Stored items:

┌────────

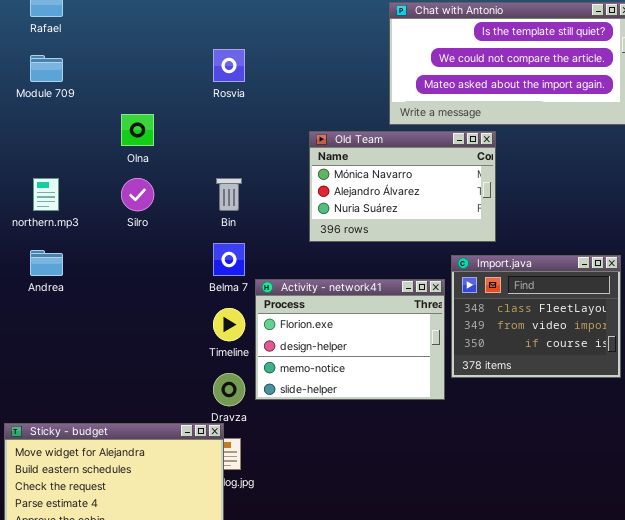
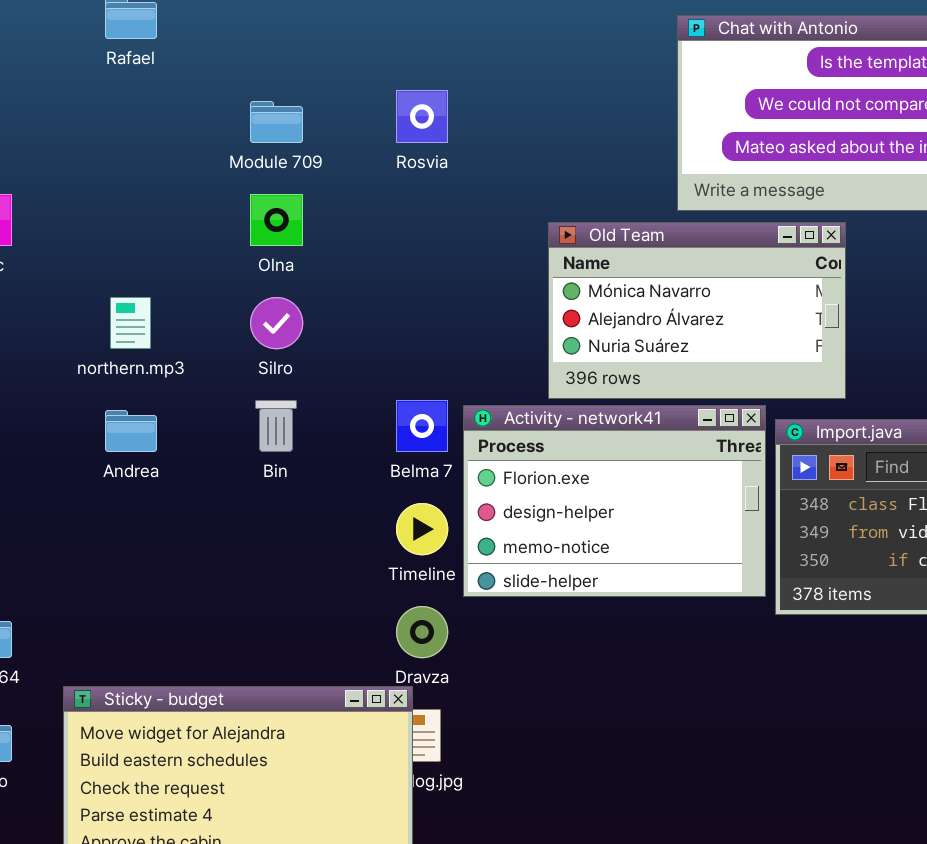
Module 709: [30,55,63,82] -> [250,101,303,143], moved
Bin: [216,178,242,211] -> [255,400,297,452], moved
Activity - network41: [255,279,445,400] -> [463,405,766,597], moved

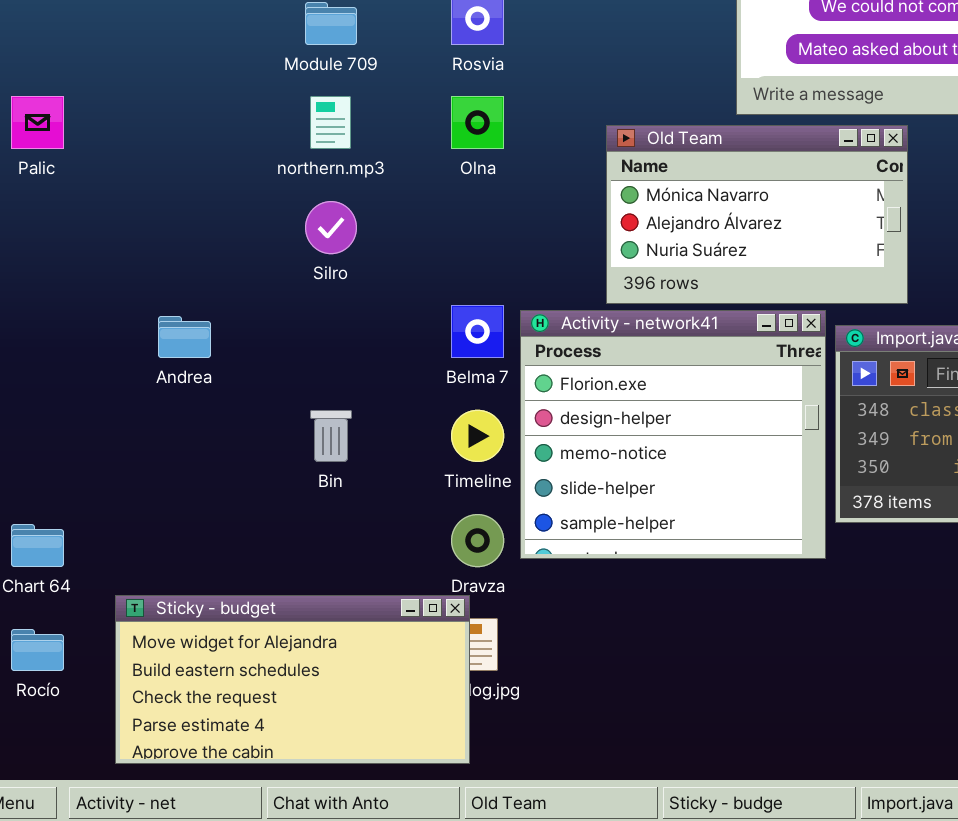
Olna: [250,194,303,246] -> [451,96,504,149], moved
northern.mp3: [110,297,151,349] -> [310,96,351,149], moved
Bin: [255,400,297,452] -> [310,410,352,462], moved
Activity - network41: [463,405,766,597] -> [520,310,826,559], resized

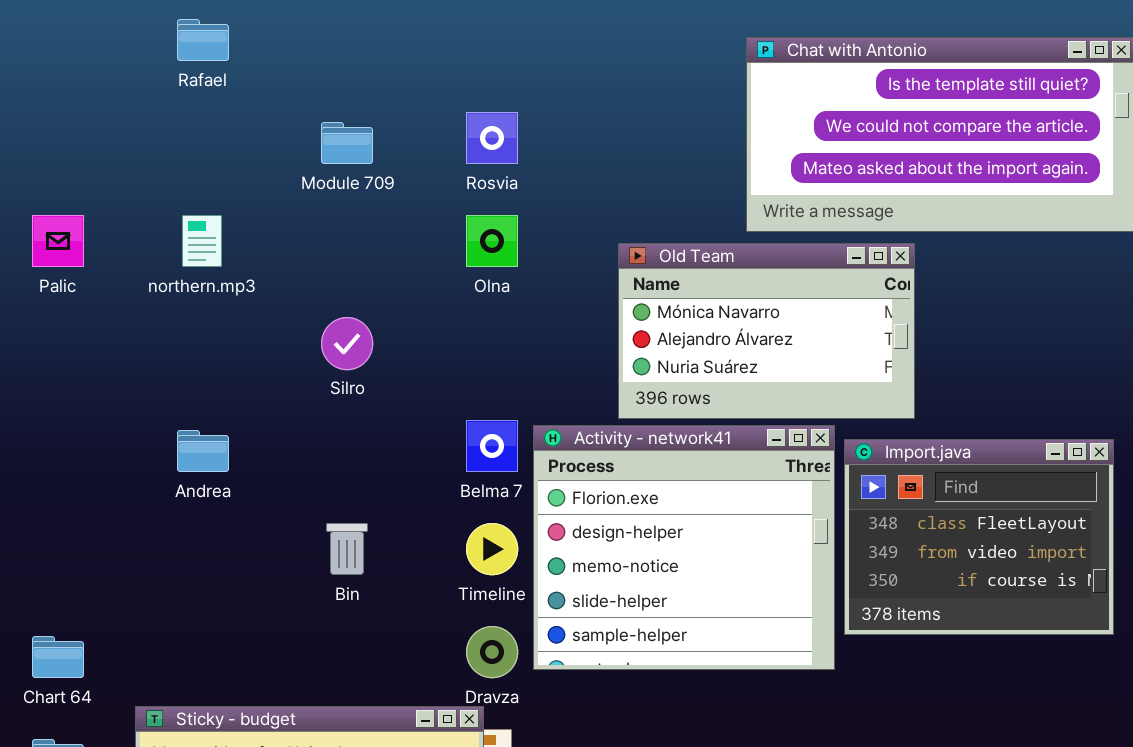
northern.mp3: [310,96,351,149] -> [182,215,222,267], moved

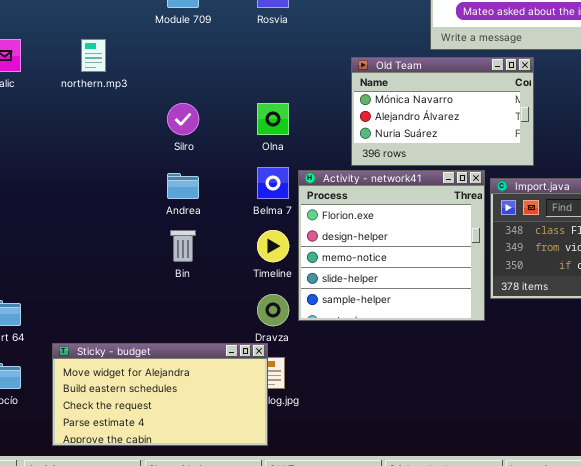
Olna: [466,215,518,267] -> [257,103,289,135], moved
Andrea: [177,430,229,472] -> [167,173,199,199], moved

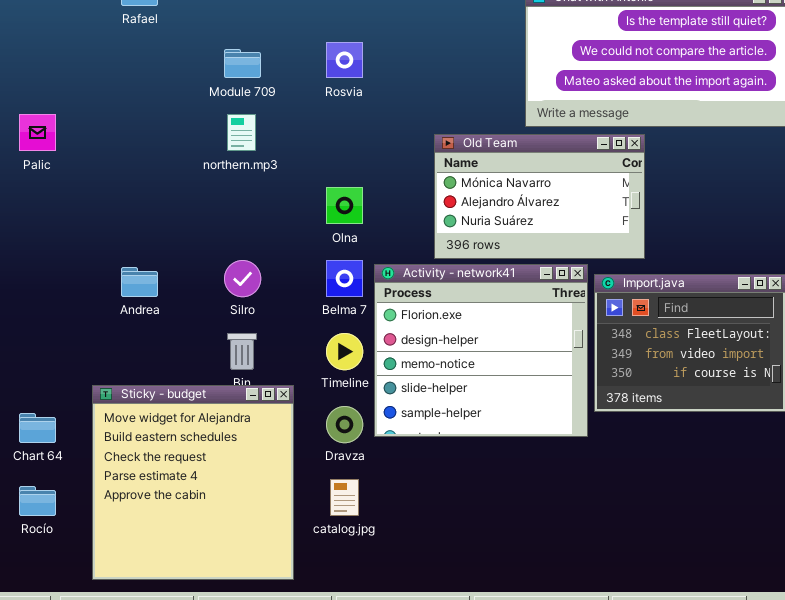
northern.mp3: [81,39,106,72] -> [227,114,256,151], moved
Silro: [167,103,199,135] -> [224,260,261,297], moved
Andrea: [167,173,199,199] -> [121,267,158,297], moved
Sticky - budget: [52,343,268,446] -> [92,385,294,580], resized

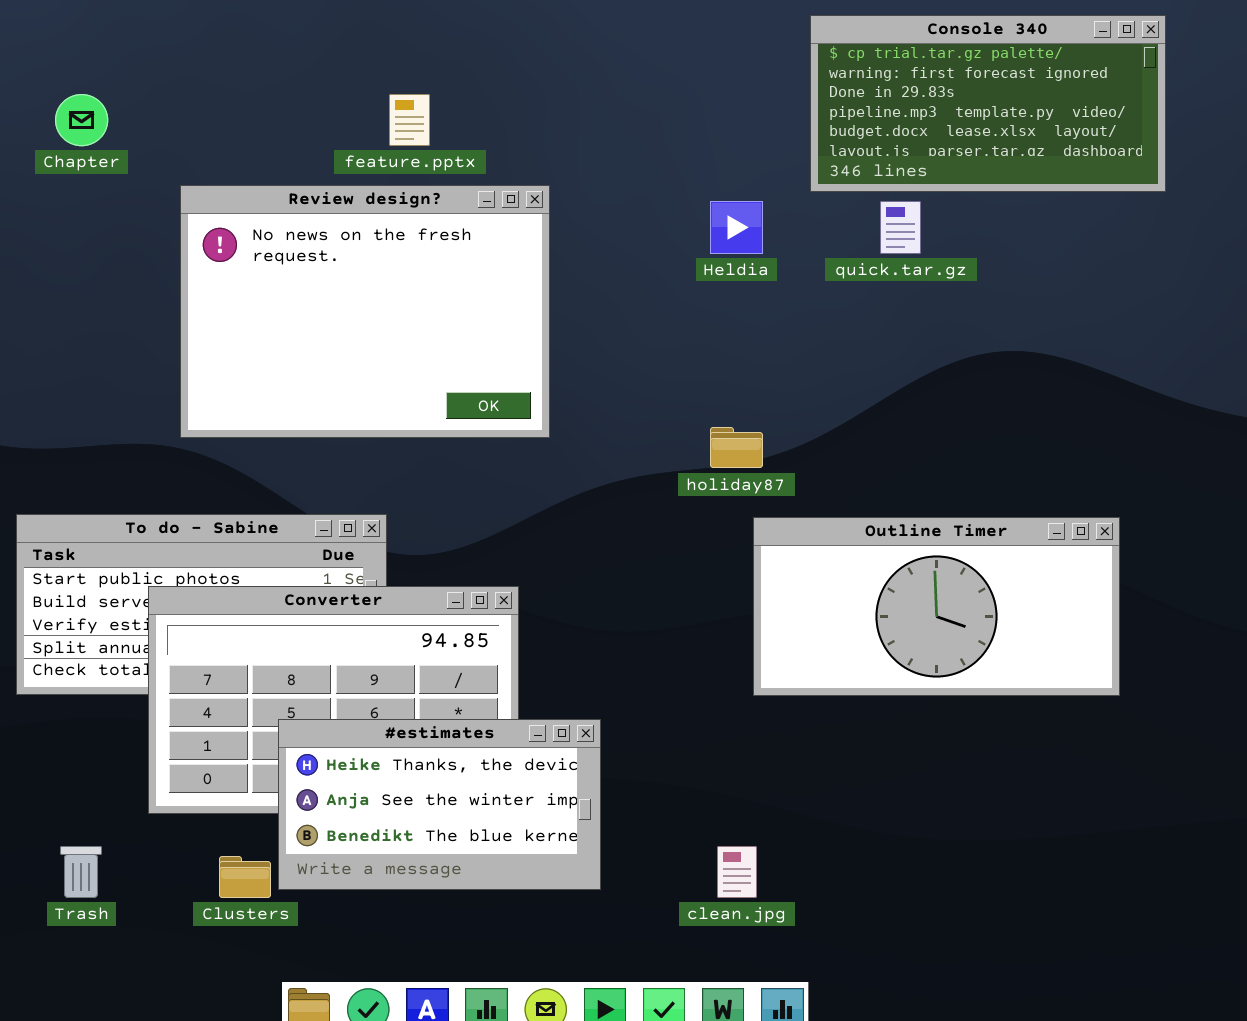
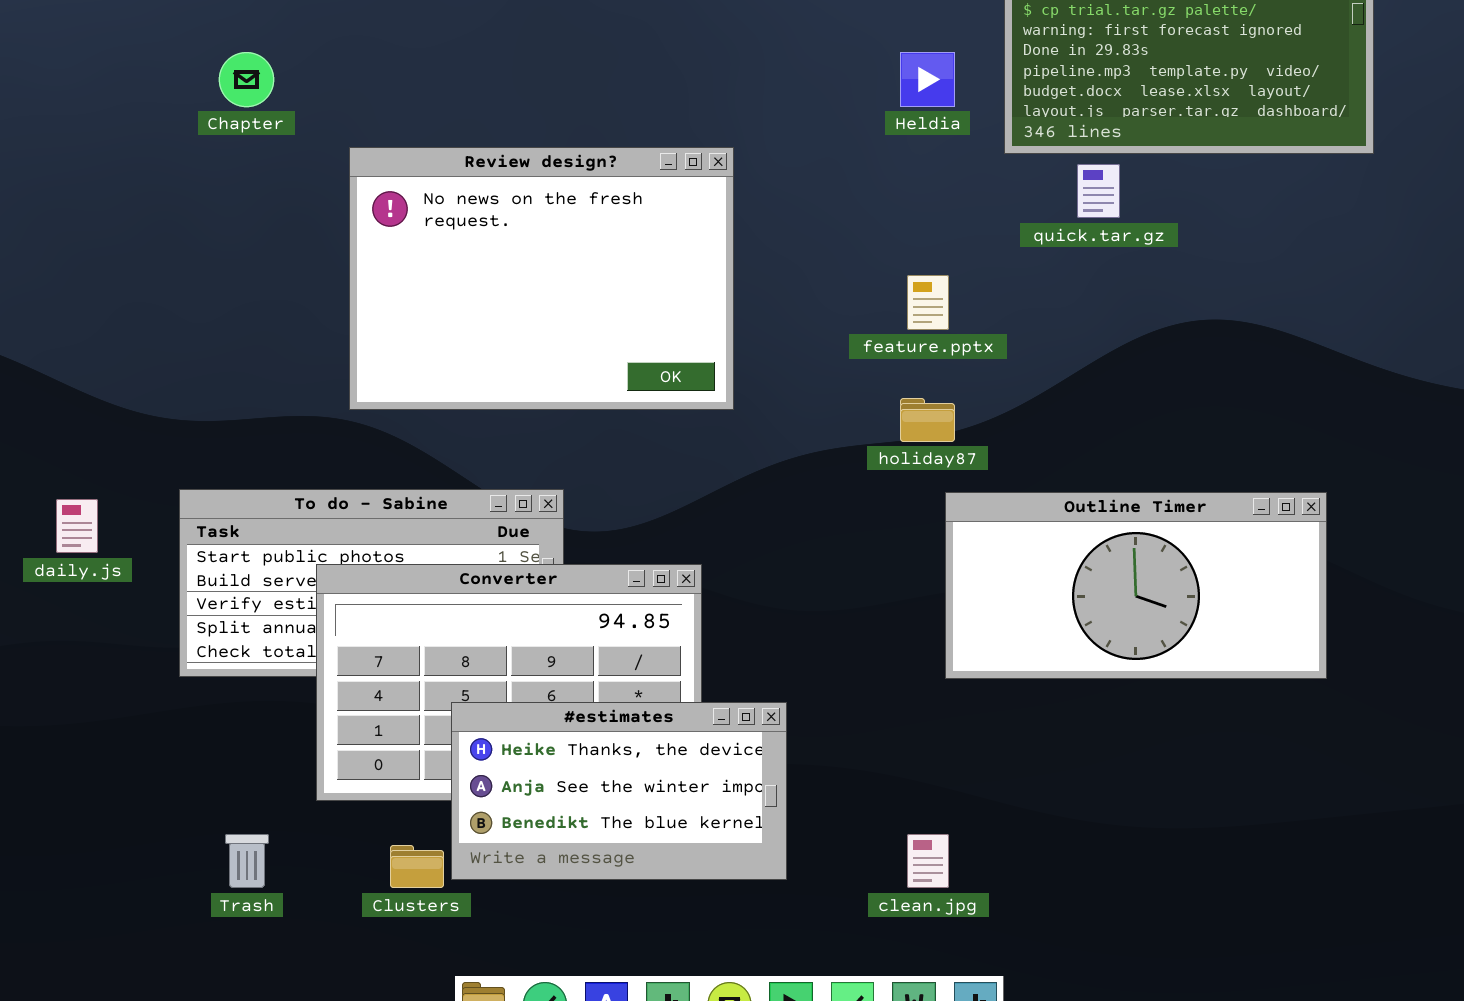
feature.pptx: [389,94,430,146] -> [907,275,949,330], moved
Heldia: [710,201,763,254] -> [900,52,955,107], moved

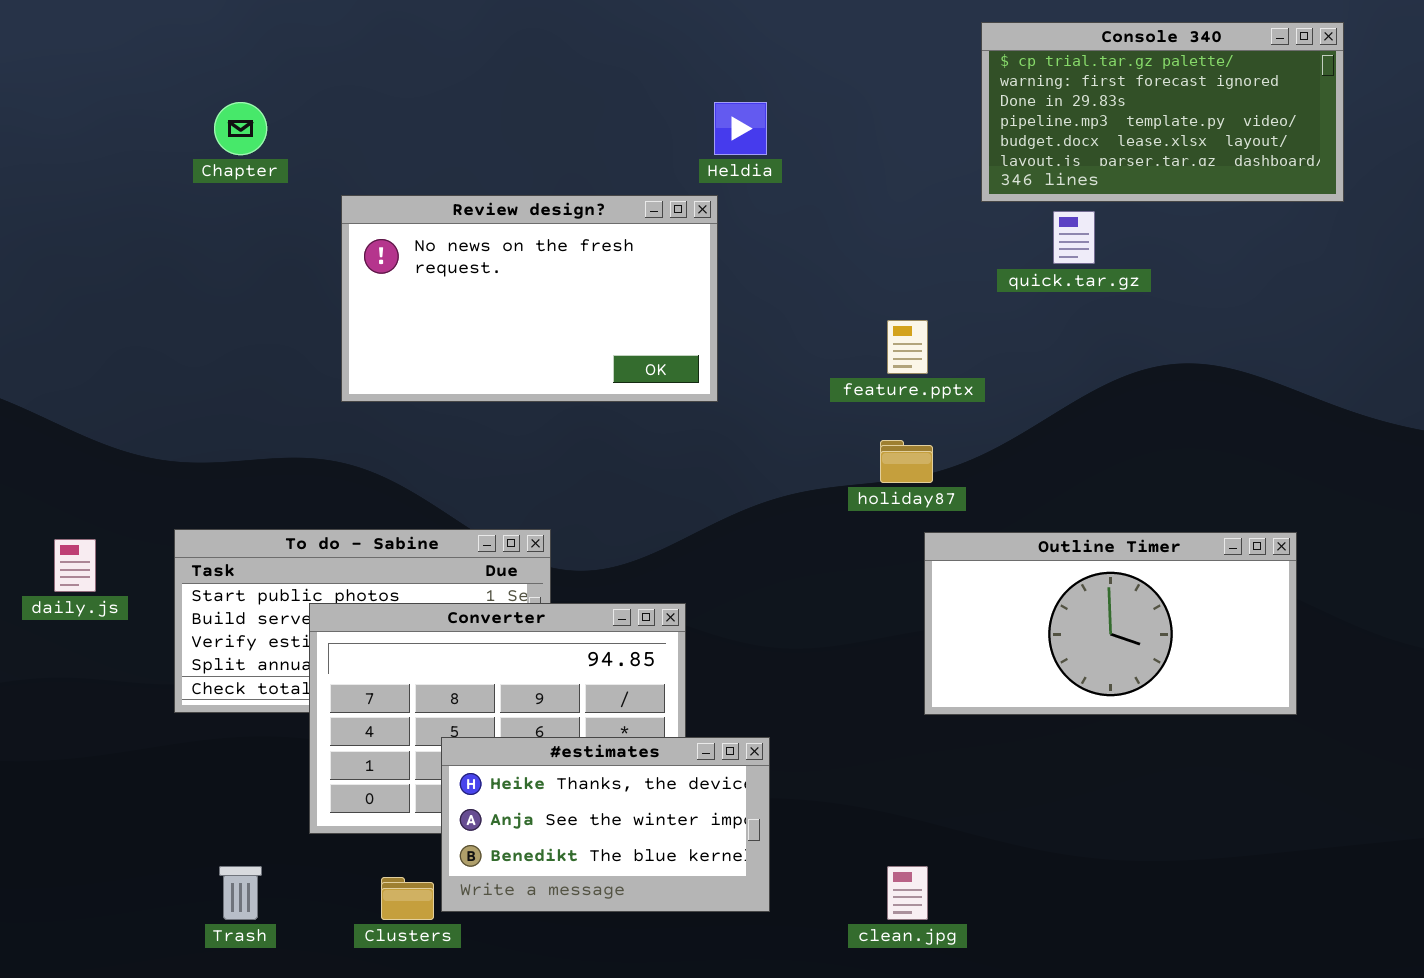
Heldia: [900,52,955,107] -> [714,102,767,155], moved
Review design?: [349,147,734,410] -> [341,195,718,402], resized

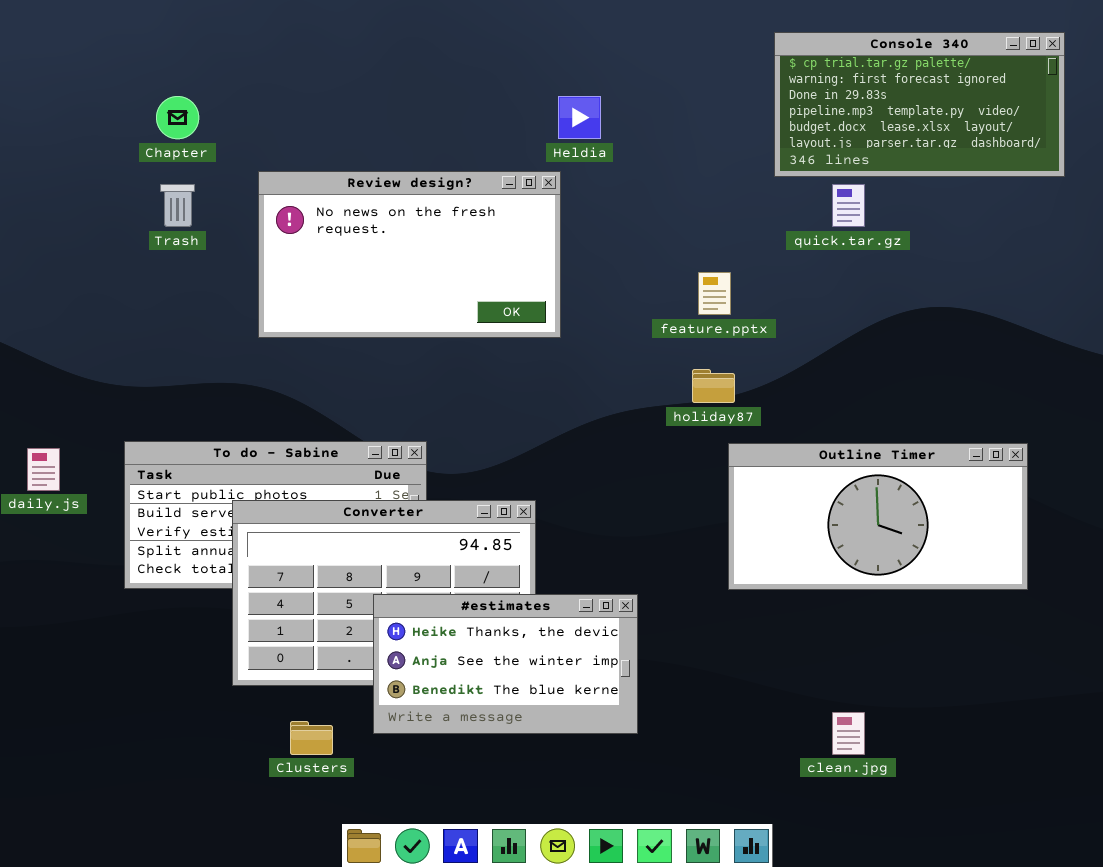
#estimates: [441,737,770,912] -> [373,594,638,734], moved
Trash: [219,866,262,920] -> [160,184,195,227], moved
clean.jpg: [887,866,928,920] -> [832,712,865,755], moved

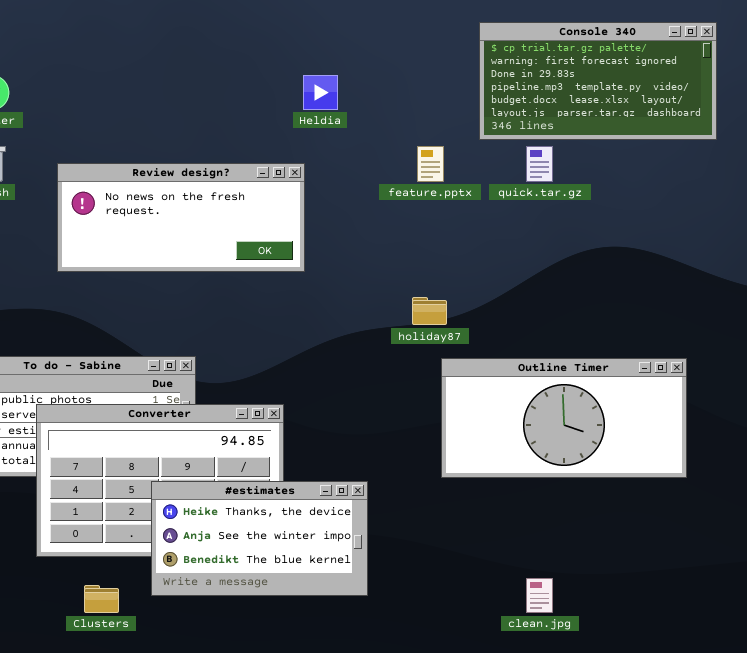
Review design?: [258,171,561,338] -> [57,163,305,272], resized
feature.pptx: [698,272,731,315] -> [417,146,444,182], moved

└────────

EXERCISE INSTRUCTIONS:
Using the data above, return the lines from the one holding "northern.mp3: [81,39,106,72] ->" through the one holding "Trash: [219,866,262,920] ->" exactly, but not the pictures.

SOLUTION:
northern.mp3: [81,39,106,72] -> [227,114,256,151], moved
Silro: [167,103,199,135] -> [224,260,261,297], moved
Andrea: [167,173,199,199] -> [121,267,158,297], moved
Sticky - budget: [52,343,268,446] -> [92,385,294,580], resized

feature.pptx: [389,94,430,146] -> [907,275,949,330], moved
Heldia: [710,201,763,254] -> [900,52,955,107], moved

Heldia: [900,52,955,107] -> [714,102,767,155], moved
Review design?: [349,147,734,410] -> [341,195,718,402], resized

#estimates: [441,737,770,912] -> [373,594,638,734], moved
Trash: [219,866,262,920] -> [160,184,195,227], moved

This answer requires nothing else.